WORK REQUIRED
With pictures removed, the data below should be returned exactly.

SUPPLIED RECORDS
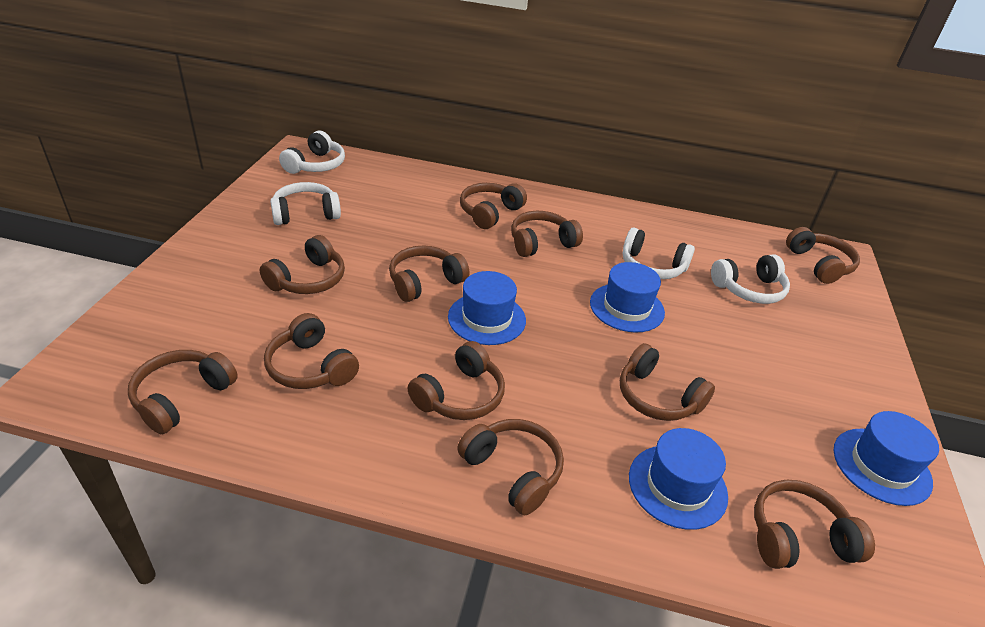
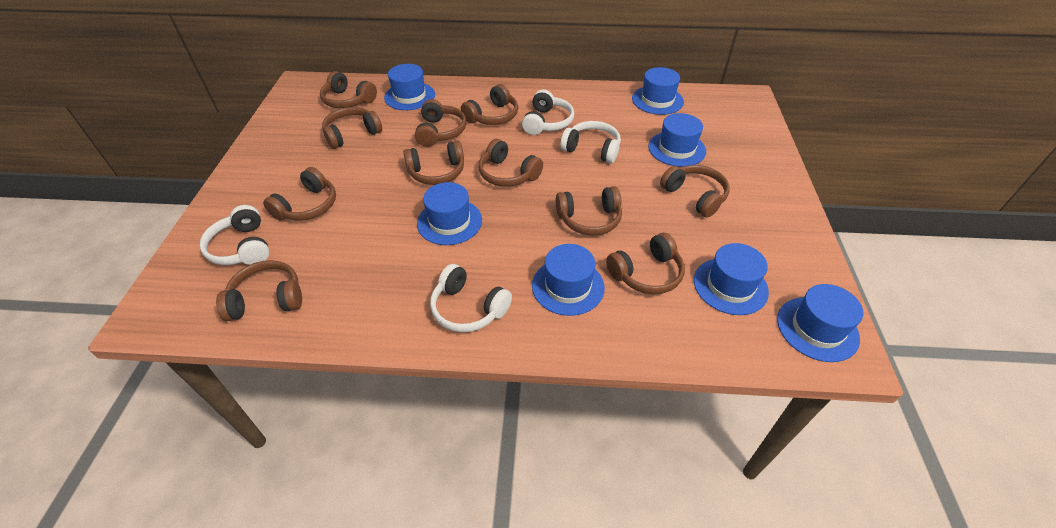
blue hat: 4 -> 7

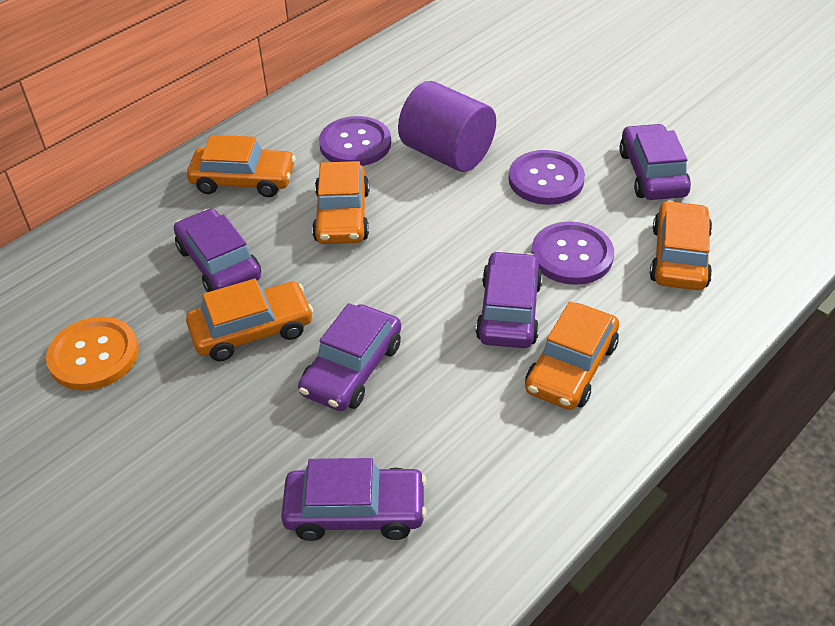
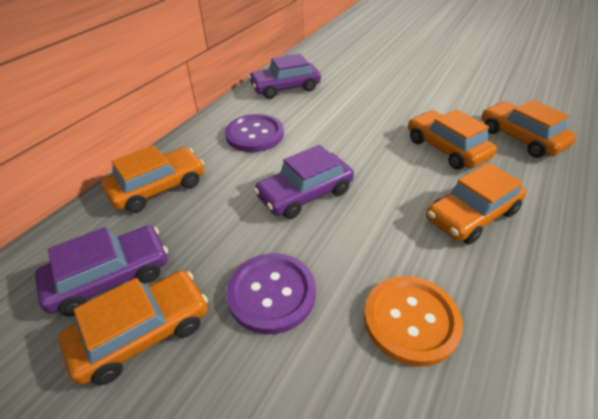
purple button: 3 -> 2
purple car: 5 -> 3
purple cylinder: 1 -> 0

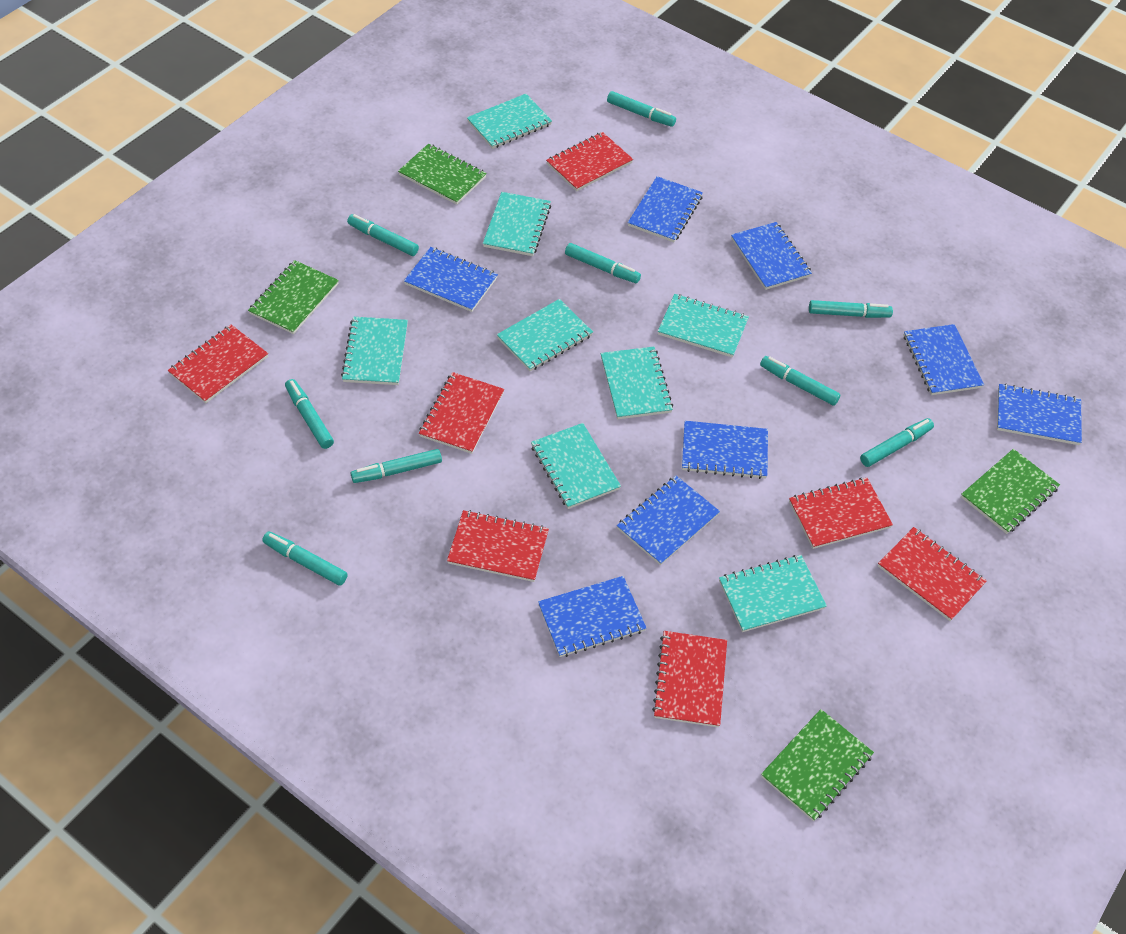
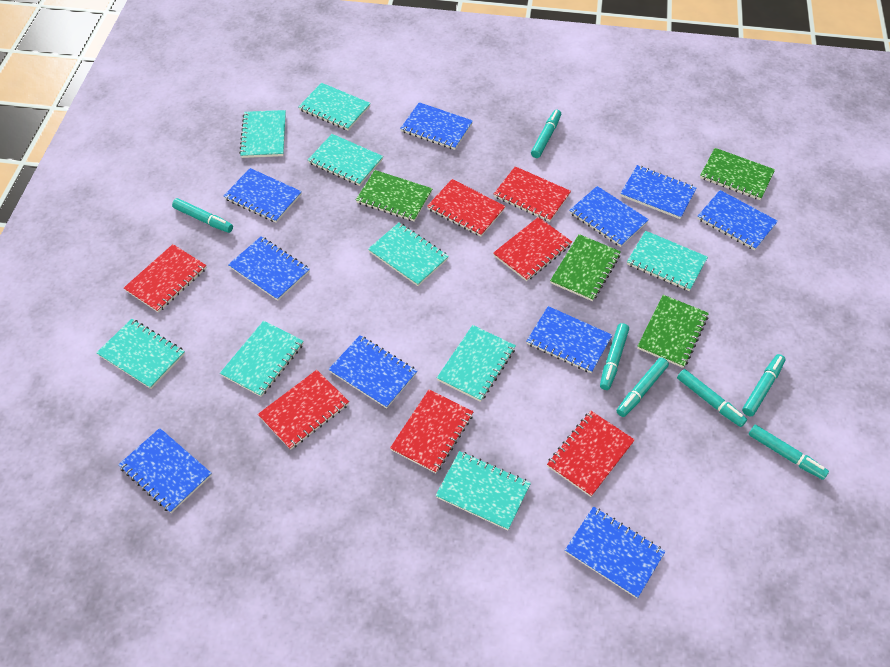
blue notebook: 8 -> 10
turquoise marker: 9 -> 7
turquoise notebook: 8 -> 9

SOLUTION BELOW
blue hat: 4 -> 7

purple button: 3 -> 2
purple car: 5 -> 3
purple cylinder: 1 -> 0

blue notebook: 8 -> 10
turquoise marker: 9 -> 7
turquoise notebook: 8 -> 9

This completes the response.